DATASET CONTENT —
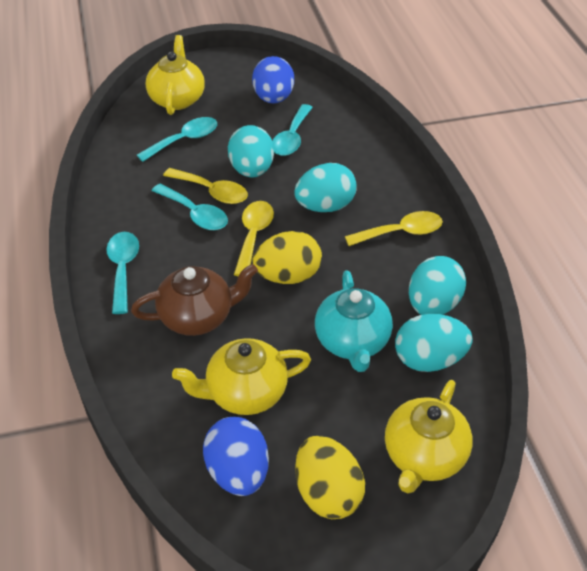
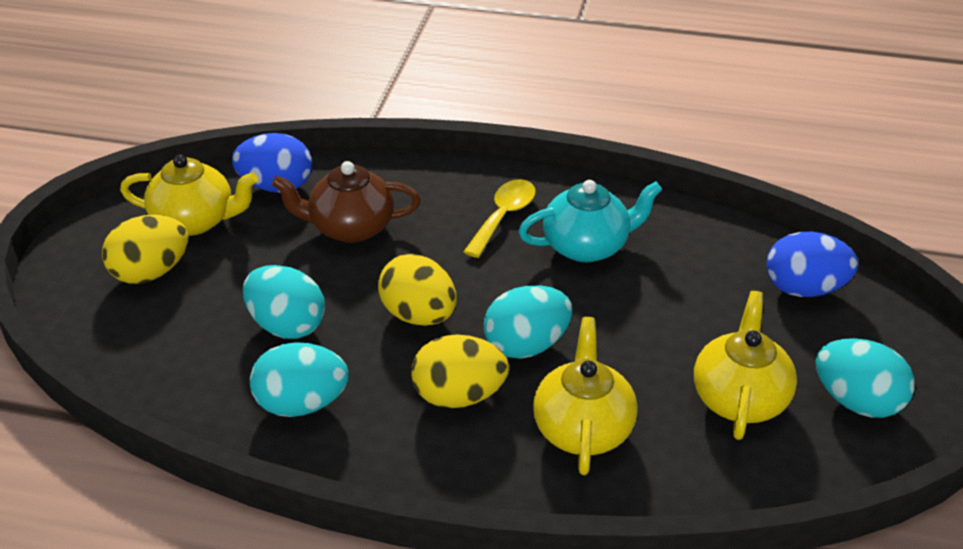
turquoise spoon: 4 -> 0
yellow egg: 2 -> 3
yellow spoon: 3 -> 1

THE TASK —
Repeat the material exactly. Skip the images.

TASK OUTPUT —
turquoise spoon: 4 -> 0
yellow egg: 2 -> 3
yellow spoon: 3 -> 1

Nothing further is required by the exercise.